═══ Data shown

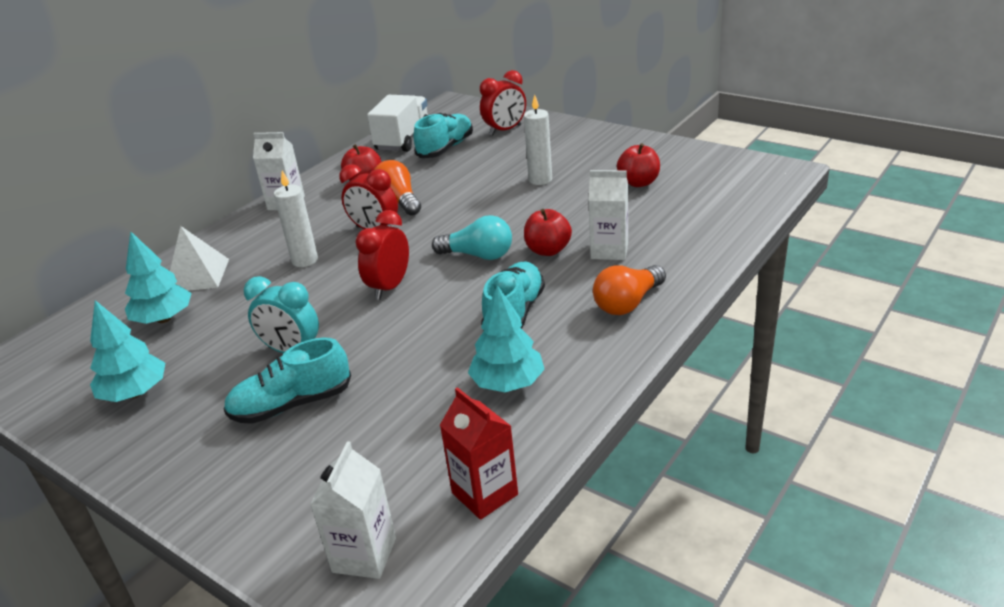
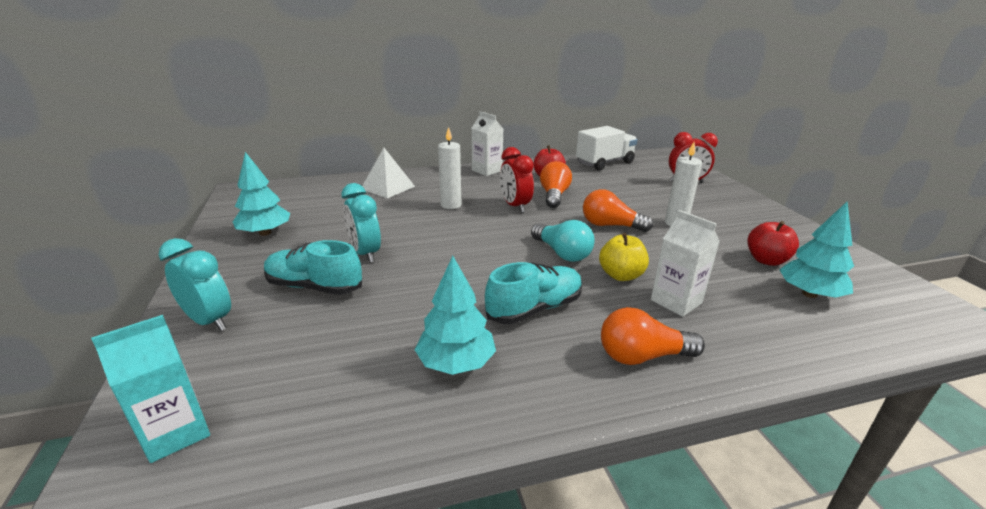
camera: 35 degrees right, 5 degrees down
(164, 319) = (339, 202): turquoise tree -> turquoise tree (809, 294)
(237, 487) = (209, 321): none -> turquoise clock
(364, 555) = (176, 432): white carton -> turquoise carton
(389, 287) = (475, 245): red clock -> none
(446, 148) = (627, 178): turquoise shoe -> none
(484, 494) = (310, 450): red carton -> none
(488, 208) = (610, 225): none -> orange light bulb
(548, 250) = (621, 275): red apple -> yellow apple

══════

■ **What to produce**
Please make your reply exactly the lines from the one containing "(488, 208) = (610, 225): none" through the end of the entries above, and nothing more.

■ **Solution**
(488, 208) = (610, 225): none -> orange light bulb
(548, 250) = (621, 275): red apple -> yellow apple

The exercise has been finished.